--- EXTRACTED INFORMATION ---
┌──

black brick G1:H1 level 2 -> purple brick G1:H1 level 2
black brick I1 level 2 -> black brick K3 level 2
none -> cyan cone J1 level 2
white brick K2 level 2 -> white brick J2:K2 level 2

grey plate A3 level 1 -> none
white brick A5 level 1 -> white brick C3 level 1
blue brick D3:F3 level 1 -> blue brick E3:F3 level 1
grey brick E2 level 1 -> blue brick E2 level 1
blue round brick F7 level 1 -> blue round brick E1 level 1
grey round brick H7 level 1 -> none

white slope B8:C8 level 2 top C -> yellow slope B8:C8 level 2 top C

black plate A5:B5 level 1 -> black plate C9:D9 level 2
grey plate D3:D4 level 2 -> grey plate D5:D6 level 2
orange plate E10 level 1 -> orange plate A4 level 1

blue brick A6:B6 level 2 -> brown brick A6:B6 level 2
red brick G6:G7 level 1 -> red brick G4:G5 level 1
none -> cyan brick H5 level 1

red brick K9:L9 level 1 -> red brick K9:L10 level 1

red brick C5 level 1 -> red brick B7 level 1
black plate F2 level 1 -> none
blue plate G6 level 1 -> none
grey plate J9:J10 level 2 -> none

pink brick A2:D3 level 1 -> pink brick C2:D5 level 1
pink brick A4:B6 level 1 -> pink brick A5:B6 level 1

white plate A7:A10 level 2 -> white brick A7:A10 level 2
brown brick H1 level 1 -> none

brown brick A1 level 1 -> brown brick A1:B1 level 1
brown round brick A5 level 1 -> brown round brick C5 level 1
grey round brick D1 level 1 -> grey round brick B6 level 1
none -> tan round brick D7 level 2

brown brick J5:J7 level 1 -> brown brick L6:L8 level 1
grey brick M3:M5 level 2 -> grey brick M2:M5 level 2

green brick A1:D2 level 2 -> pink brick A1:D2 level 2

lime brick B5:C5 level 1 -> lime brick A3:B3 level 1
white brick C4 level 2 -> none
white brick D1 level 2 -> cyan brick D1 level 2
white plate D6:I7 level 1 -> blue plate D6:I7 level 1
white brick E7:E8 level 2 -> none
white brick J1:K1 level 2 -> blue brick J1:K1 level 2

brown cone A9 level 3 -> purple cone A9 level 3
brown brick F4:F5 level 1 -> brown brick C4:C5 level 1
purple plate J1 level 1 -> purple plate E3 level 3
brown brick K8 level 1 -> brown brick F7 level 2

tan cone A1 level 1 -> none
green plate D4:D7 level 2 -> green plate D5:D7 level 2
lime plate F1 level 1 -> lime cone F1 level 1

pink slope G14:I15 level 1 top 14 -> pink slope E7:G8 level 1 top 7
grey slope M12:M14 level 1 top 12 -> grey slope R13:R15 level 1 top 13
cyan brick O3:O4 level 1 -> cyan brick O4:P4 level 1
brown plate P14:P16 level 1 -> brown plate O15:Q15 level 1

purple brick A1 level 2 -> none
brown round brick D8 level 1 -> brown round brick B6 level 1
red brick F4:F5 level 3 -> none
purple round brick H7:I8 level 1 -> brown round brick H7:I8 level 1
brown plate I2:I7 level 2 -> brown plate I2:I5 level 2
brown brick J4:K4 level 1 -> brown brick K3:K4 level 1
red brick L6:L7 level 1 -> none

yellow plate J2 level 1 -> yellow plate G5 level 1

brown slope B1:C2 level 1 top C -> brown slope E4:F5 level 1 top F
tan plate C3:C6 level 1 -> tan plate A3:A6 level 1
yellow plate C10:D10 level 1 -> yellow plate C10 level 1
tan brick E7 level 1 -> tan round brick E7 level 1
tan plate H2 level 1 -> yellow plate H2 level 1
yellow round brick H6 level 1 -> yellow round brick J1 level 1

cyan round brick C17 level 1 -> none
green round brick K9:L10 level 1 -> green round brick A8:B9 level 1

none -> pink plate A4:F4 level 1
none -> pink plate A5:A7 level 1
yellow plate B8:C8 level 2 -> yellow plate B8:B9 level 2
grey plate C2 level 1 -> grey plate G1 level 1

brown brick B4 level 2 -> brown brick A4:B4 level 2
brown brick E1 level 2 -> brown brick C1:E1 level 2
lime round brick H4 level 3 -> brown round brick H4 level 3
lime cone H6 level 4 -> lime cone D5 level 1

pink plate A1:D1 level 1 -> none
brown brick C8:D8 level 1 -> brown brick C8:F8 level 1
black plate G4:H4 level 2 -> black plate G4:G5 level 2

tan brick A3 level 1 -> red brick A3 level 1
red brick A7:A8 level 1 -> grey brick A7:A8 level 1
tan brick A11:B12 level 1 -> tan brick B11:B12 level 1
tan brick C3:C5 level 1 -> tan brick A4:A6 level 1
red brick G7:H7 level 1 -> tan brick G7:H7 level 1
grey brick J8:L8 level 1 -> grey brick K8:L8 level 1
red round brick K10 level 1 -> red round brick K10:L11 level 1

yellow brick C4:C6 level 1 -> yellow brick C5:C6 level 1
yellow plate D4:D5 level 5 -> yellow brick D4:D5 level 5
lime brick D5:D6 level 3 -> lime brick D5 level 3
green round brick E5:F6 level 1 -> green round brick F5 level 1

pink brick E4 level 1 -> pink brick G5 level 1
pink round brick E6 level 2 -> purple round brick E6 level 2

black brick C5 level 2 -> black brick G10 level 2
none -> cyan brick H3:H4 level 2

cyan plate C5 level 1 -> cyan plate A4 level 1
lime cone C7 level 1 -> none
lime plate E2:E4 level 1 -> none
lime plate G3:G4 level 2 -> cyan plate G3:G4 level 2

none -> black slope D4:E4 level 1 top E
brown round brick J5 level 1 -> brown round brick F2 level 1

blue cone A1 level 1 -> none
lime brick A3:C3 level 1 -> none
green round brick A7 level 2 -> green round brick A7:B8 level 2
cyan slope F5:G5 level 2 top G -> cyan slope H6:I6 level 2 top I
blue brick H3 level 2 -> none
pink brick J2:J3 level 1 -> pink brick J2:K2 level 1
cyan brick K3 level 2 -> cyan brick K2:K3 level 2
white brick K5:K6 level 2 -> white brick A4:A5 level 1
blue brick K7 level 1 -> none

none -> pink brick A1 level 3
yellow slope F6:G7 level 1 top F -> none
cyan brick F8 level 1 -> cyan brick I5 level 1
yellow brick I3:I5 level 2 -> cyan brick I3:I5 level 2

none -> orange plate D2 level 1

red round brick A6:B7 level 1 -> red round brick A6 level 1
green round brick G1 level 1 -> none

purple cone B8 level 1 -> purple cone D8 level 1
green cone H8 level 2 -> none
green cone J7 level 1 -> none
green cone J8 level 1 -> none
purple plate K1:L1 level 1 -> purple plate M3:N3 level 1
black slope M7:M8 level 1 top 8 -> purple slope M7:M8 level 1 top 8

└──

--- DIRECTIONS FOR THIS TASK ---
Copy each line of the entries exactly.

--- RESULT ---
black brick G1:H1 level 2 -> purple brick G1:H1 level 2
black brick I1 level 2 -> black brick K3 level 2
none -> cyan cone J1 level 2
white brick K2 level 2 -> white brick J2:K2 level 2

grey plate A3 level 1 -> none
white brick A5 level 1 -> white brick C3 level 1
blue brick D3:F3 level 1 -> blue brick E3:F3 level 1
grey brick E2 level 1 -> blue brick E2 level 1
blue round brick F7 level 1 -> blue round brick E1 level 1
grey round brick H7 level 1 -> none

white slope B8:C8 level 2 top C -> yellow slope B8:C8 level 2 top C

black plate A5:B5 level 1 -> black plate C9:D9 level 2
grey plate D3:D4 level 2 -> grey plate D5:D6 level 2
orange plate E10 level 1 -> orange plate A4 level 1

blue brick A6:B6 level 2 -> brown brick A6:B6 level 2
red brick G6:G7 level 1 -> red brick G4:G5 level 1
none -> cyan brick H5 level 1

red brick K9:L9 level 1 -> red brick K9:L10 level 1

red brick C5 level 1 -> red brick B7 level 1
black plate F2 level 1 -> none
blue plate G6 level 1 -> none
grey plate J9:J10 level 2 -> none

pink brick A2:D3 level 1 -> pink brick C2:D5 level 1
pink brick A4:B6 level 1 -> pink brick A5:B6 level 1

white plate A7:A10 level 2 -> white brick A7:A10 level 2
brown brick H1 level 1 -> none

brown brick A1 level 1 -> brown brick A1:B1 level 1
brown round brick A5 level 1 -> brown round brick C5 level 1
grey round brick D1 level 1 -> grey round brick B6 level 1
none -> tan round brick D7 level 2

brown brick J5:J7 level 1 -> brown brick L6:L8 level 1
grey brick M3:M5 level 2 -> grey brick M2:M5 level 2

green brick A1:D2 level 2 -> pink brick A1:D2 level 2

lime brick B5:C5 level 1 -> lime brick A3:B3 level 1
white brick C4 level 2 -> none
white brick D1 level 2 -> cyan brick D1 level 2
white plate D6:I7 level 1 -> blue plate D6:I7 level 1
white brick E7:E8 level 2 -> none
white brick J1:K1 level 2 -> blue brick J1:K1 level 2

brown cone A9 level 3 -> purple cone A9 level 3
brown brick F4:F5 level 1 -> brown brick C4:C5 level 1
purple plate J1 level 1 -> purple plate E3 level 3
brown brick K8 level 1 -> brown brick F7 level 2

tan cone A1 level 1 -> none
green plate D4:D7 level 2 -> green plate D5:D7 level 2
lime plate F1 level 1 -> lime cone F1 level 1

pink slope G14:I15 level 1 top 14 -> pink slope E7:G8 level 1 top 7
grey slope M12:M14 level 1 top 12 -> grey slope R13:R15 level 1 top 13
cyan brick O3:O4 level 1 -> cyan brick O4:P4 level 1
brown plate P14:P16 level 1 -> brown plate O15:Q15 level 1

purple brick A1 level 2 -> none
brown round brick D8 level 1 -> brown round brick B6 level 1
red brick F4:F5 level 3 -> none
purple round brick H7:I8 level 1 -> brown round brick H7:I8 level 1
brown plate I2:I7 level 2 -> brown plate I2:I5 level 2
brown brick J4:K4 level 1 -> brown brick K3:K4 level 1
red brick L6:L7 level 1 -> none

yellow plate J2 level 1 -> yellow plate G5 level 1

brown slope B1:C2 level 1 top C -> brown slope E4:F5 level 1 top F
tan plate C3:C6 level 1 -> tan plate A3:A6 level 1
yellow plate C10:D10 level 1 -> yellow plate C10 level 1
tan brick E7 level 1 -> tan round brick E7 level 1
tan plate H2 level 1 -> yellow plate H2 level 1
yellow round brick H6 level 1 -> yellow round brick J1 level 1

cyan round brick C17 level 1 -> none
green round brick K9:L10 level 1 -> green round brick A8:B9 level 1

none -> pink plate A4:F4 level 1
none -> pink plate A5:A7 level 1
yellow plate B8:C8 level 2 -> yellow plate B8:B9 level 2
grey plate C2 level 1 -> grey plate G1 level 1

brown brick B4 level 2 -> brown brick A4:B4 level 2
brown brick E1 level 2 -> brown brick C1:E1 level 2
lime round brick H4 level 3 -> brown round brick H4 level 3
lime cone H6 level 4 -> lime cone D5 level 1

pink plate A1:D1 level 1 -> none
brown brick C8:D8 level 1 -> brown brick C8:F8 level 1
black plate G4:H4 level 2 -> black plate G4:G5 level 2

tan brick A3 level 1 -> red brick A3 level 1
red brick A7:A8 level 1 -> grey brick A7:A8 level 1
tan brick A11:B12 level 1 -> tan brick B11:B12 level 1
tan brick C3:C5 level 1 -> tan brick A4:A6 level 1
red brick G7:H7 level 1 -> tan brick G7:H7 level 1
grey brick J8:L8 level 1 -> grey brick K8:L8 level 1
red round brick K10 level 1 -> red round brick K10:L11 level 1

yellow brick C4:C6 level 1 -> yellow brick C5:C6 level 1
yellow plate D4:D5 level 5 -> yellow brick D4:D5 level 5
lime brick D5:D6 level 3 -> lime brick D5 level 3
green round brick E5:F6 level 1 -> green round brick F5 level 1

pink brick E4 level 1 -> pink brick G5 level 1
pink round brick E6 level 2 -> purple round brick E6 level 2

black brick C5 level 2 -> black brick G10 level 2
none -> cyan brick H3:H4 level 2

cyan plate C5 level 1 -> cyan plate A4 level 1
lime cone C7 level 1 -> none
lime plate E2:E4 level 1 -> none
lime plate G3:G4 level 2 -> cyan plate G3:G4 level 2

none -> black slope D4:E4 level 1 top E
brown round brick J5 level 1 -> brown round brick F2 level 1

blue cone A1 level 1 -> none
lime brick A3:C3 level 1 -> none
green round brick A7 level 2 -> green round brick A7:B8 level 2
cyan slope F5:G5 level 2 top G -> cyan slope H6:I6 level 2 top I
blue brick H3 level 2 -> none
pink brick J2:J3 level 1 -> pink brick J2:K2 level 1
cyan brick K3 level 2 -> cyan brick K2:K3 level 2
white brick K5:K6 level 2 -> white brick A4:A5 level 1
blue brick K7 level 1 -> none

none -> pink brick A1 level 3
yellow slope F6:G7 level 1 top F -> none
cyan brick F8 level 1 -> cyan brick I5 level 1
yellow brick I3:I5 level 2 -> cyan brick I3:I5 level 2

none -> orange plate D2 level 1

red round brick A6:B7 level 1 -> red round brick A6 level 1
green round brick G1 level 1 -> none

purple cone B8 level 1 -> purple cone D8 level 1
green cone H8 level 2 -> none
green cone J7 level 1 -> none
green cone J8 level 1 -> none
purple plate K1:L1 level 1 -> purple plate M3:N3 level 1
black slope M7:M8 level 1 top 8 -> purple slope M7:M8 level 1 top 8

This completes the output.